* Activity: Reproduce the entries below, please. Keep every character the same.
*** Data extracts ***
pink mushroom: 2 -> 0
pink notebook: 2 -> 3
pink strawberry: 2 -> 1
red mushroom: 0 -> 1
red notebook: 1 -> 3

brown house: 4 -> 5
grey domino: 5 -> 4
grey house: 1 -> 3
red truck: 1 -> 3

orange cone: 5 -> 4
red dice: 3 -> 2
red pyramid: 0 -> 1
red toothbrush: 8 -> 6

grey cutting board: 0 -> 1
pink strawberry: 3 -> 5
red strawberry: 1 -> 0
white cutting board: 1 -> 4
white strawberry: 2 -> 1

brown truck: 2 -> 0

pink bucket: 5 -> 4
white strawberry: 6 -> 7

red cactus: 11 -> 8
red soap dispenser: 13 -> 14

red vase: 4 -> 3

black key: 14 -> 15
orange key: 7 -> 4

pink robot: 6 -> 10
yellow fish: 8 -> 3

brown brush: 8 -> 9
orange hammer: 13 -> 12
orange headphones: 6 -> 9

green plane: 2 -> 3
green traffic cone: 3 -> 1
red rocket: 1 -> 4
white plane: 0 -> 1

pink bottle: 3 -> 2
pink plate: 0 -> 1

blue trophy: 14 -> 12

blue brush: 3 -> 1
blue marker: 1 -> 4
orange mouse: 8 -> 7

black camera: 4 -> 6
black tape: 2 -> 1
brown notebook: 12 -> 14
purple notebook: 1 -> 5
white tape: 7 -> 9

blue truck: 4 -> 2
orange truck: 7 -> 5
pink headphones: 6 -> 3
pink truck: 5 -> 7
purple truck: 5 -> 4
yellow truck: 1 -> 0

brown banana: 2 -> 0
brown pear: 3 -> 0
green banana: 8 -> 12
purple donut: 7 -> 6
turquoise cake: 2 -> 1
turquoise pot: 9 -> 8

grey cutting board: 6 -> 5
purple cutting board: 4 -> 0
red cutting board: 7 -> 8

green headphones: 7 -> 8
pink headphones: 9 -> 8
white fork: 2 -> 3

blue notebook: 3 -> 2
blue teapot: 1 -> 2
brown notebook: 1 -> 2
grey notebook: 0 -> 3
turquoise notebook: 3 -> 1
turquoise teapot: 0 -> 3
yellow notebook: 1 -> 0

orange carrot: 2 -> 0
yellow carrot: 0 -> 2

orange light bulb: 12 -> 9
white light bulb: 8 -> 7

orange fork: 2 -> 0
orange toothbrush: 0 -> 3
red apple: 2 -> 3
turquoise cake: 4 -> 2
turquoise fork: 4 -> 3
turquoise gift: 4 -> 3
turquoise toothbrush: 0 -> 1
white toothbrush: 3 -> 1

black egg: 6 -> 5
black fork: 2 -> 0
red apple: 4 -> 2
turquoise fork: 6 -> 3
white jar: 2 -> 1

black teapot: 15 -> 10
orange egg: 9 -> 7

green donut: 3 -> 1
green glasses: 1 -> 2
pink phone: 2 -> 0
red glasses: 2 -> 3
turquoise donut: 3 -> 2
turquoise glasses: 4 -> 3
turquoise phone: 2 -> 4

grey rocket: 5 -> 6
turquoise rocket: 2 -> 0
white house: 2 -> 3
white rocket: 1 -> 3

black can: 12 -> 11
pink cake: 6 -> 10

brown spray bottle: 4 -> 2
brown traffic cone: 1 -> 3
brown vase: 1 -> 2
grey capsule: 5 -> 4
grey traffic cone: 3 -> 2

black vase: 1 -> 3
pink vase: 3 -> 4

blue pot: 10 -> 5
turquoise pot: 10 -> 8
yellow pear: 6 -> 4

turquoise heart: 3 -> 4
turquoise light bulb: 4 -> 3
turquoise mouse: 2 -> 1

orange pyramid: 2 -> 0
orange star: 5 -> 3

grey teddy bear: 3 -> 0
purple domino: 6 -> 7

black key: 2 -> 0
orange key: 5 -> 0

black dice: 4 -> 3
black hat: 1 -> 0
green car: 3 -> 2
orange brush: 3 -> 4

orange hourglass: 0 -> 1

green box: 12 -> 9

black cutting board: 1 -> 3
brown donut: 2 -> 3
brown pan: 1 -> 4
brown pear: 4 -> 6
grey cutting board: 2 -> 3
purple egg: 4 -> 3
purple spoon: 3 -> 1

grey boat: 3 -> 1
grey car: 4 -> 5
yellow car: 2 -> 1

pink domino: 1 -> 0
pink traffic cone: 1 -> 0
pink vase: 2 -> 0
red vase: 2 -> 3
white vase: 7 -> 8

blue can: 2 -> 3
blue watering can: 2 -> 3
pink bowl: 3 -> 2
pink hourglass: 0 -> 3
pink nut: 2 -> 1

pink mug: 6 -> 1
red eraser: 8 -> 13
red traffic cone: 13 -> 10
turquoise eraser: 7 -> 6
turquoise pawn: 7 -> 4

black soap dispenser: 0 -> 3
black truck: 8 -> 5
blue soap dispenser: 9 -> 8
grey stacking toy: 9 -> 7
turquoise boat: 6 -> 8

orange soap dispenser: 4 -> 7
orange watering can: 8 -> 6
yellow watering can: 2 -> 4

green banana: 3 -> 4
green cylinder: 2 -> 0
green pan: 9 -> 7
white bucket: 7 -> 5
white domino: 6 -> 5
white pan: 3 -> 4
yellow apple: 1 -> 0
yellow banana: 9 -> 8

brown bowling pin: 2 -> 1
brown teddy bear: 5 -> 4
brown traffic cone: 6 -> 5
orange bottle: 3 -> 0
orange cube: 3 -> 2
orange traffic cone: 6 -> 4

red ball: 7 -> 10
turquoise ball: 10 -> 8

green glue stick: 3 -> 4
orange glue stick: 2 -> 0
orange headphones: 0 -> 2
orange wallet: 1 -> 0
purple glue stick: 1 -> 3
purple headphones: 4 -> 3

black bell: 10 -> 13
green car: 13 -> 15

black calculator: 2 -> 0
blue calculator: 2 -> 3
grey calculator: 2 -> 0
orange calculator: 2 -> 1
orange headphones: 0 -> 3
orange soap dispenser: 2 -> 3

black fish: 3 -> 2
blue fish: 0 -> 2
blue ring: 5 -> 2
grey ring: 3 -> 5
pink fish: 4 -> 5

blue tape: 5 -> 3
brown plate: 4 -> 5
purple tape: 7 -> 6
*** End of Data extracts ***
* Solved exercise:
pink mushroom: 2 -> 0
pink notebook: 2 -> 3
pink strawberry: 2 -> 1
red mushroom: 0 -> 1
red notebook: 1 -> 3

brown house: 4 -> 5
grey domino: 5 -> 4
grey house: 1 -> 3
red truck: 1 -> 3

orange cone: 5 -> 4
red dice: 3 -> 2
red pyramid: 0 -> 1
red toothbrush: 8 -> 6

grey cutting board: 0 -> 1
pink strawberry: 3 -> 5
red strawberry: 1 -> 0
white cutting board: 1 -> 4
white strawberry: 2 -> 1

brown truck: 2 -> 0

pink bucket: 5 -> 4
white strawberry: 6 -> 7

red cactus: 11 -> 8
red soap dispenser: 13 -> 14

red vase: 4 -> 3

black key: 14 -> 15
orange key: 7 -> 4

pink robot: 6 -> 10
yellow fish: 8 -> 3

brown brush: 8 -> 9
orange hammer: 13 -> 12
orange headphones: 6 -> 9

green plane: 2 -> 3
green traffic cone: 3 -> 1
red rocket: 1 -> 4
white plane: 0 -> 1

pink bottle: 3 -> 2
pink plate: 0 -> 1

blue trophy: 14 -> 12

blue brush: 3 -> 1
blue marker: 1 -> 4
orange mouse: 8 -> 7

black camera: 4 -> 6
black tape: 2 -> 1
brown notebook: 12 -> 14
purple notebook: 1 -> 5
white tape: 7 -> 9

blue truck: 4 -> 2
orange truck: 7 -> 5
pink headphones: 6 -> 3
pink truck: 5 -> 7
purple truck: 5 -> 4
yellow truck: 1 -> 0

brown banana: 2 -> 0
brown pear: 3 -> 0
green banana: 8 -> 12
purple donut: 7 -> 6
turquoise cake: 2 -> 1
turquoise pot: 9 -> 8

grey cutting board: 6 -> 5
purple cutting board: 4 -> 0
red cutting board: 7 -> 8

green headphones: 7 -> 8
pink headphones: 9 -> 8
white fork: 2 -> 3

blue notebook: 3 -> 2
blue teapot: 1 -> 2
brown notebook: 1 -> 2
grey notebook: 0 -> 3
turquoise notebook: 3 -> 1
turquoise teapot: 0 -> 3
yellow notebook: 1 -> 0

orange carrot: 2 -> 0
yellow carrot: 0 -> 2

orange light bulb: 12 -> 9
white light bulb: 8 -> 7

orange fork: 2 -> 0
orange toothbrush: 0 -> 3
red apple: 2 -> 3
turquoise cake: 4 -> 2
turquoise fork: 4 -> 3
turquoise gift: 4 -> 3
turquoise toothbrush: 0 -> 1
white toothbrush: 3 -> 1

black egg: 6 -> 5
black fork: 2 -> 0
red apple: 4 -> 2
turquoise fork: 6 -> 3
white jar: 2 -> 1

black teapot: 15 -> 10
orange egg: 9 -> 7

green donut: 3 -> 1
green glasses: 1 -> 2
pink phone: 2 -> 0
red glasses: 2 -> 3
turquoise donut: 3 -> 2
turquoise glasses: 4 -> 3
turquoise phone: 2 -> 4

grey rocket: 5 -> 6
turquoise rocket: 2 -> 0
white house: 2 -> 3
white rocket: 1 -> 3

black can: 12 -> 11
pink cake: 6 -> 10

brown spray bottle: 4 -> 2
brown traffic cone: 1 -> 3
brown vase: 1 -> 2
grey capsule: 5 -> 4
grey traffic cone: 3 -> 2

black vase: 1 -> 3
pink vase: 3 -> 4

blue pot: 10 -> 5
turquoise pot: 10 -> 8
yellow pear: 6 -> 4

turquoise heart: 3 -> 4
turquoise light bulb: 4 -> 3
turquoise mouse: 2 -> 1

orange pyramid: 2 -> 0
orange star: 5 -> 3

grey teddy bear: 3 -> 0
purple domino: 6 -> 7

black key: 2 -> 0
orange key: 5 -> 0

black dice: 4 -> 3
black hat: 1 -> 0
green car: 3 -> 2
orange brush: 3 -> 4

orange hourglass: 0 -> 1

green box: 12 -> 9

black cutting board: 1 -> 3
brown donut: 2 -> 3
brown pan: 1 -> 4
brown pear: 4 -> 6
grey cutting board: 2 -> 3
purple egg: 4 -> 3
purple spoon: 3 -> 1

grey boat: 3 -> 1
grey car: 4 -> 5
yellow car: 2 -> 1

pink domino: 1 -> 0
pink traffic cone: 1 -> 0
pink vase: 2 -> 0
red vase: 2 -> 3
white vase: 7 -> 8

blue can: 2 -> 3
blue watering can: 2 -> 3
pink bowl: 3 -> 2
pink hourglass: 0 -> 3
pink nut: 2 -> 1

pink mug: 6 -> 1
red eraser: 8 -> 13
red traffic cone: 13 -> 10
turquoise eraser: 7 -> 6
turquoise pawn: 7 -> 4

black soap dispenser: 0 -> 3
black truck: 8 -> 5
blue soap dispenser: 9 -> 8
grey stacking toy: 9 -> 7
turquoise boat: 6 -> 8

orange soap dispenser: 4 -> 7
orange watering can: 8 -> 6
yellow watering can: 2 -> 4

green banana: 3 -> 4
green cylinder: 2 -> 0
green pan: 9 -> 7
white bucket: 7 -> 5
white domino: 6 -> 5
white pan: 3 -> 4
yellow apple: 1 -> 0
yellow banana: 9 -> 8

brown bowling pin: 2 -> 1
brown teddy bear: 5 -> 4
brown traffic cone: 6 -> 5
orange bottle: 3 -> 0
orange cube: 3 -> 2
orange traffic cone: 6 -> 4

red ball: 7 -> 10
turquoise ball: 10 -> 8

green glue stick: 3 -> 4
orange glue stick: 2 -> 0
orange headphones: 0 -> 2
orange wallet: 1 -> 0
purple glue stick: 1 -> 3
purple headphones: 4 -> 3

black bell: 10 -> 13
green car: 13 -> 15

black calculator: 2 -> 0
blue calculator: 2 -> 3
grey calculator: 2 -> 0
orange calculator: 2 -> 1
orange headphones: 0 -> 3
orange soap dispenser: 2 -> 3

black fish: 3 -> 2
blue fish: 0 -> 2
blue ring: 5 -> 2
grey ring: 3 -> 5
pink fish: 4 -> 5

blue tape: 5 -> 3
brown plate: 4 -> 5
purple tape: 7 -> 6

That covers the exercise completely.